ACTION ITEM: What is needed is an exact transcription of every record, minus the pictures.

[EXERCISE DATA]

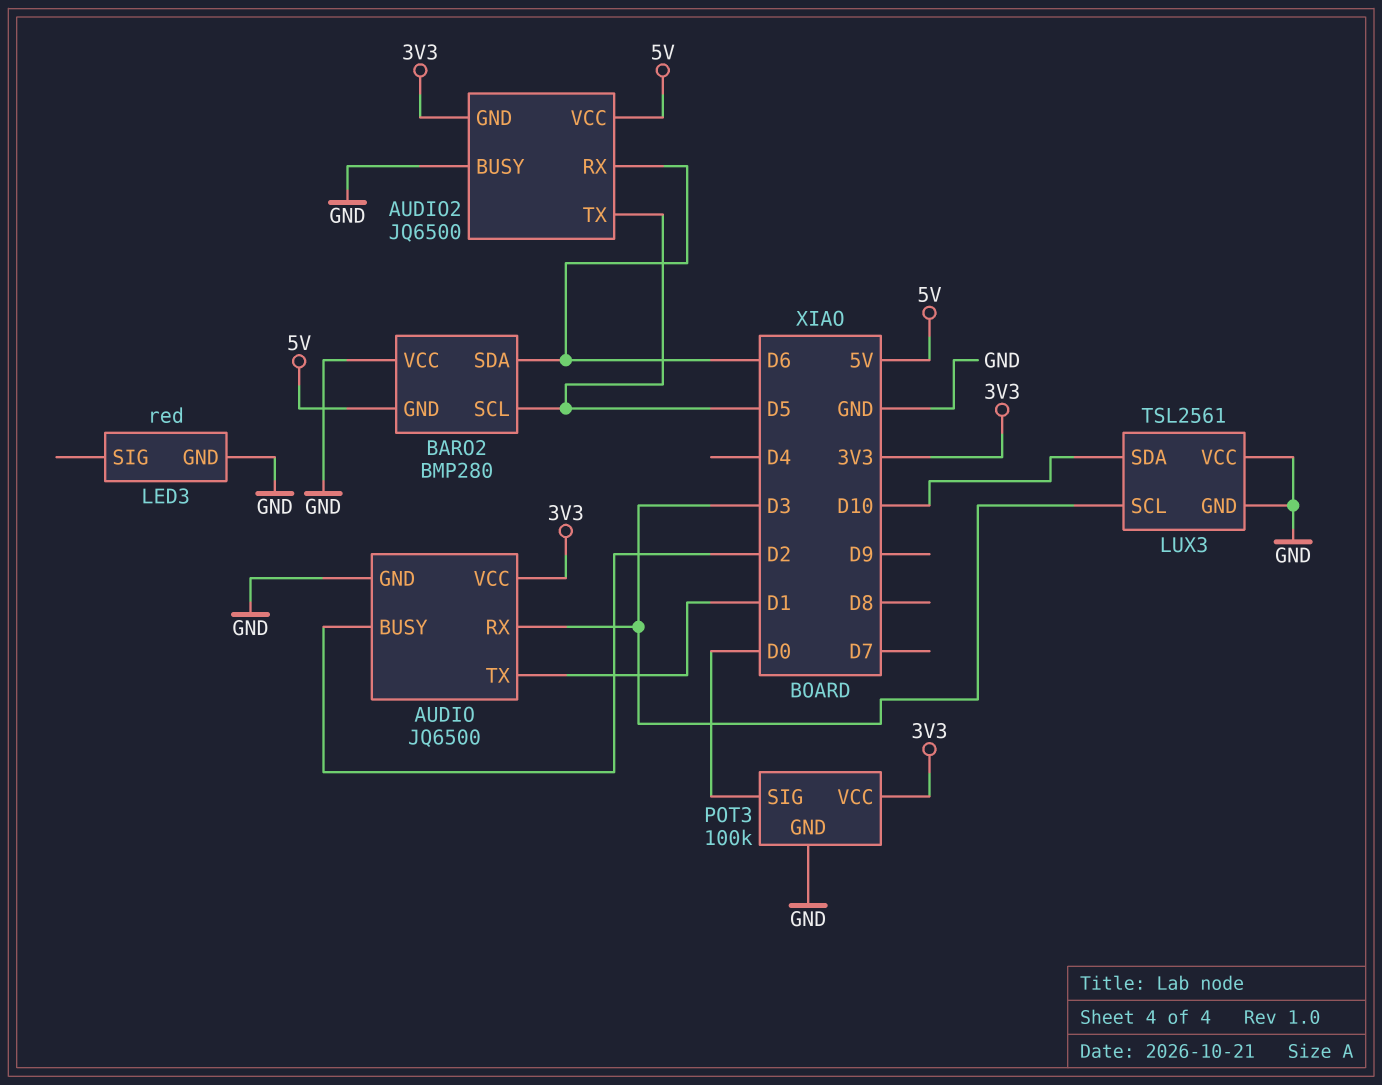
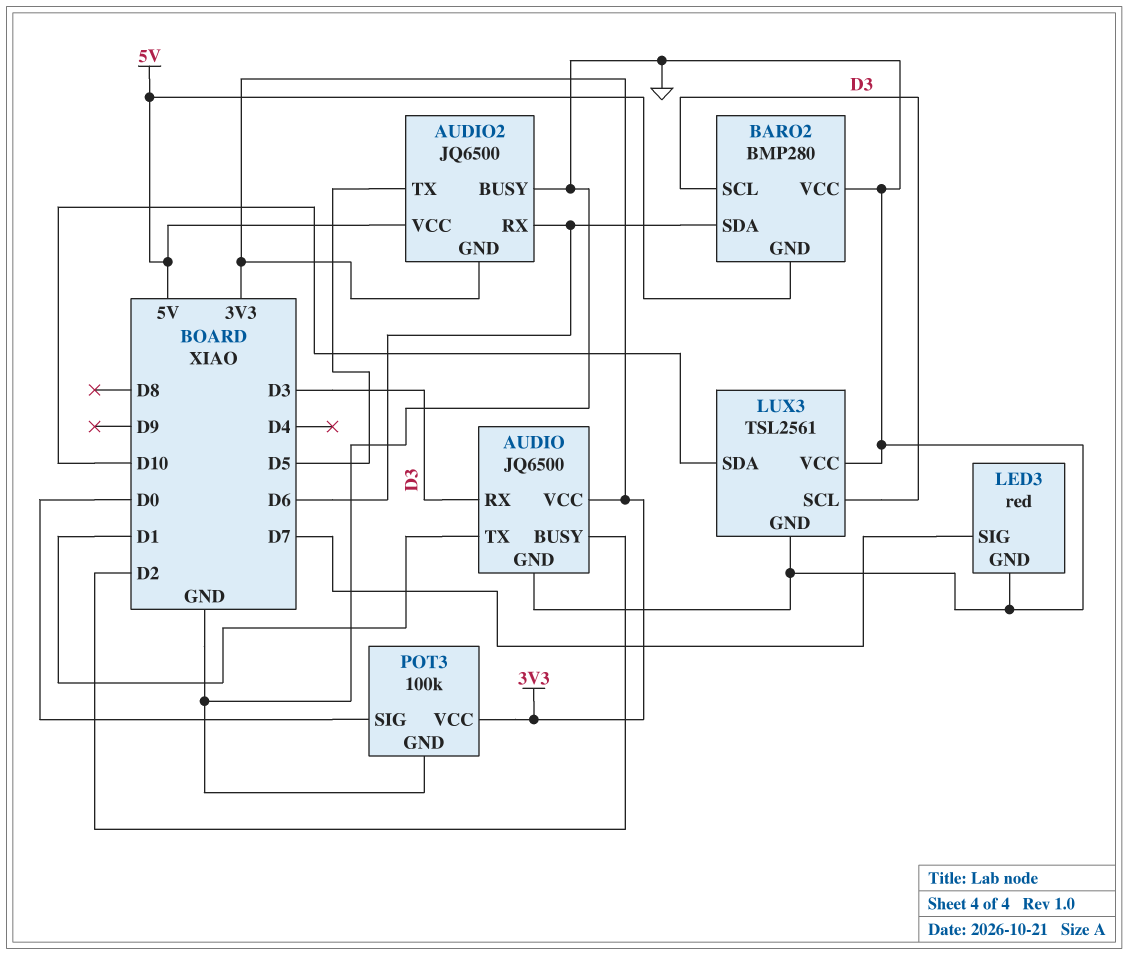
BARO2 pin SCL: D5 -> D3
LED3 pin SIG: none -> D7

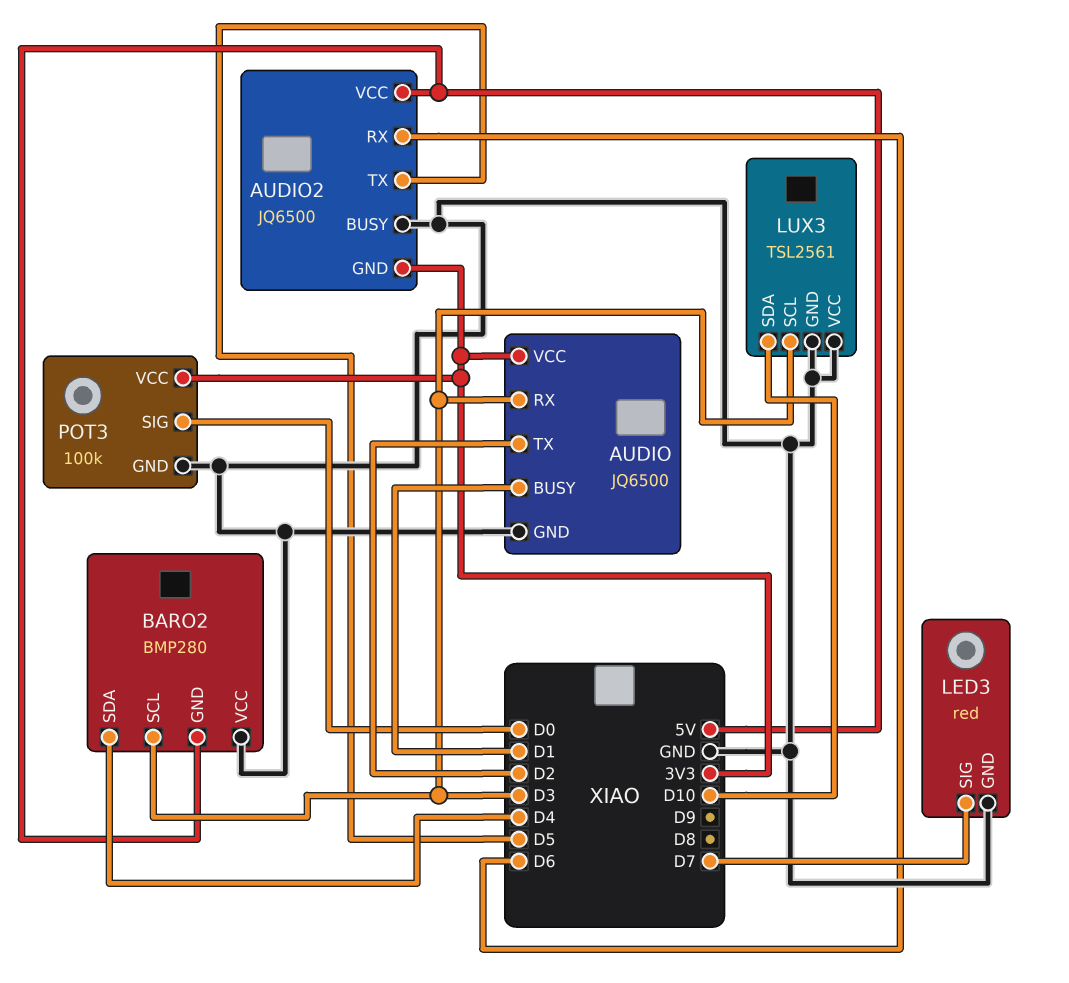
AUDIO pin BUSY: D2 -> D1
AUDIO pin TX: D1 -> D2
BARO2 pin SDA: D6 -> D4

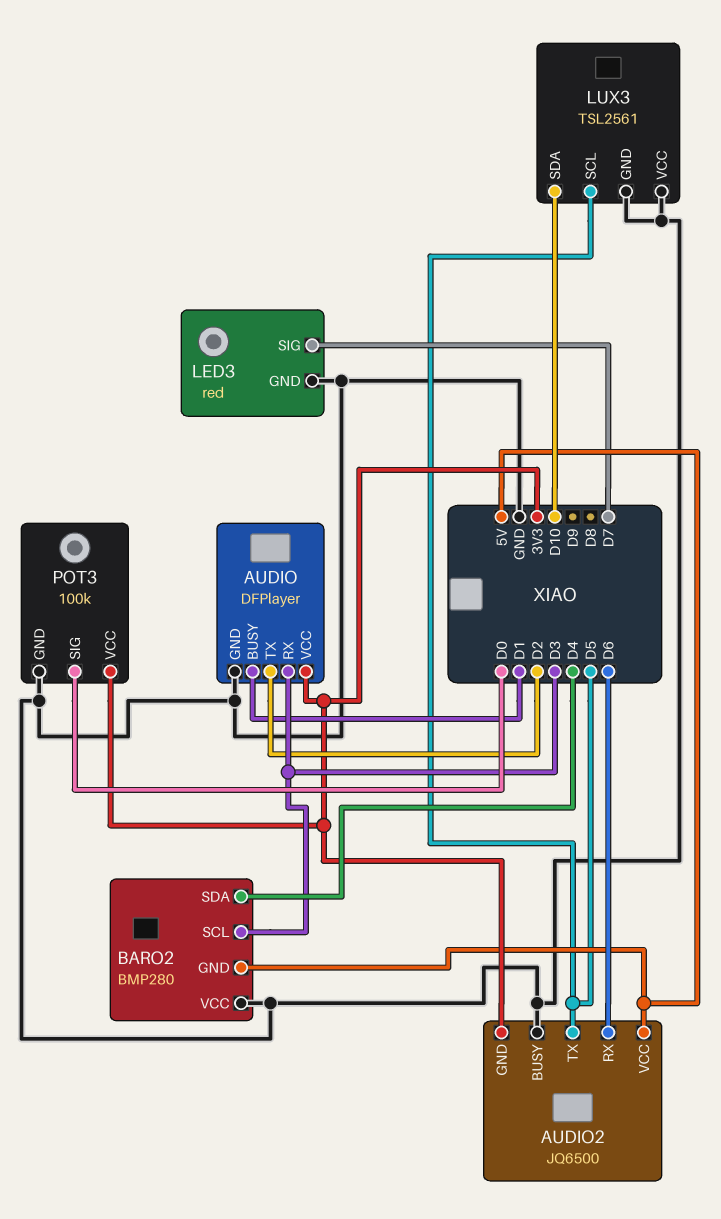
AUDIO: JQ6500 -> DFPlayer
LUX3 pin SCL: D3 -> D5

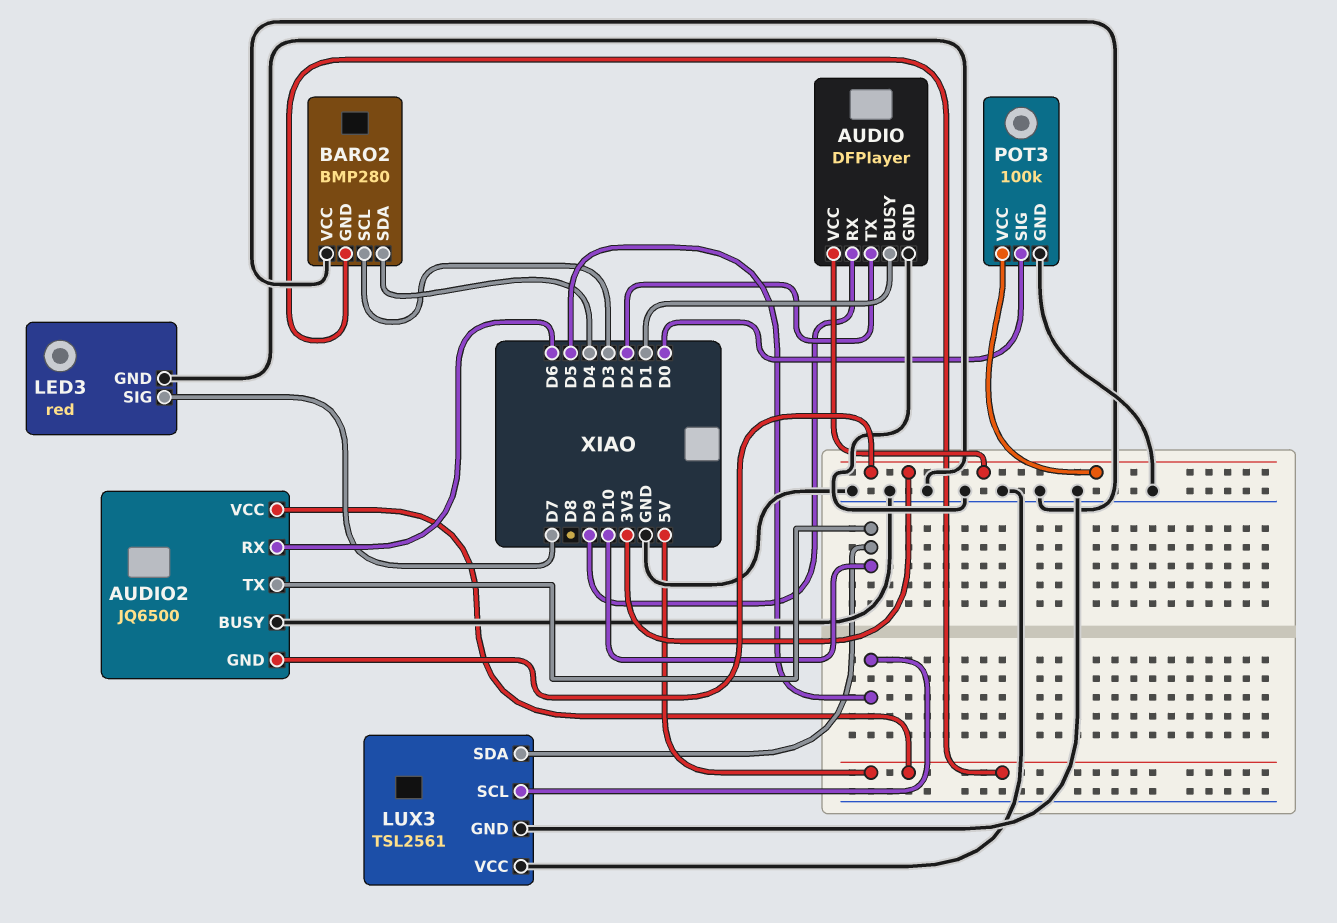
AUDIO pin RX: D3 -> D9
AUDIO2 pin TX: D5 -> D10

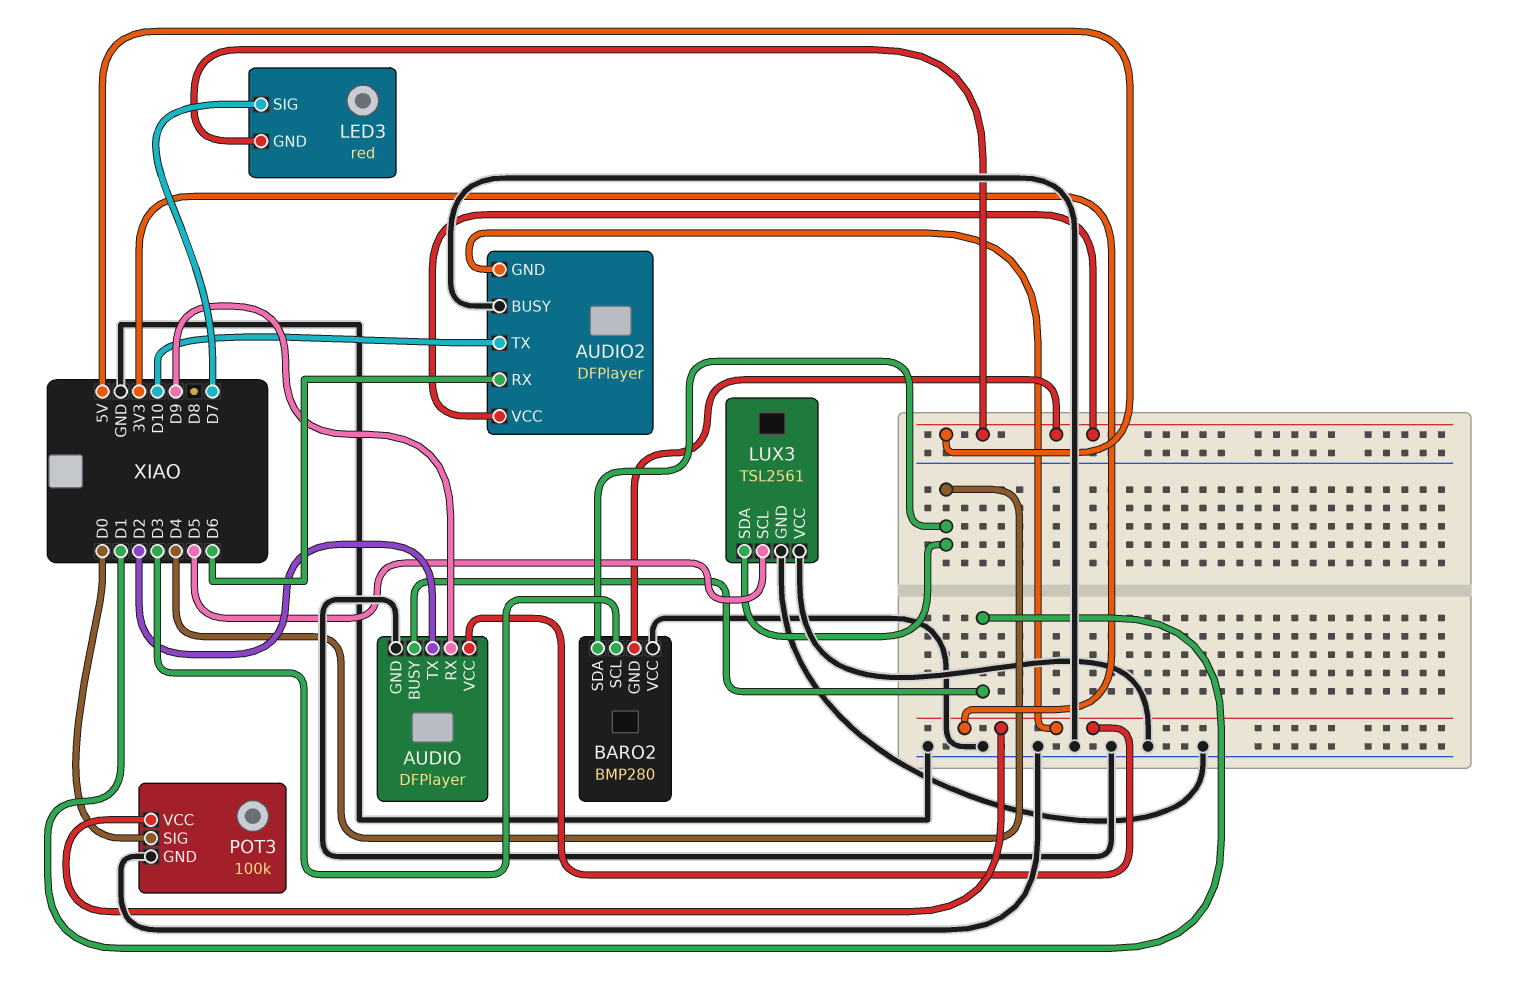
AUDIO2: JQ6500 -> DFPlayer
LED3 pin GND: GND -> 5V
LUX3 pin SDA: D10 -> D4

[/EXERCISE DATA]

ANSWER SPACE:
BARO2 pin SCL: D5 -> D3
LED3 pin SIG: none -> D7

AUDIO pin BUSY: D2 -> D1
AUDIO pin TX: D1 -> D2
BARO2 pin SDA: D6 -> D4

AUDIO: JQ6500 -> DFPlayer
LUX3 pin SCL: D3 -> D5

AUDIO pin RX: D3 -> D9
AUDIO2 pin TX: D5 -> D10

AUDIO2: JQ6500 -> DFPlayer
LED3 pin GND: GND -> 5V
LUX3 pin SDA: D10 -> D4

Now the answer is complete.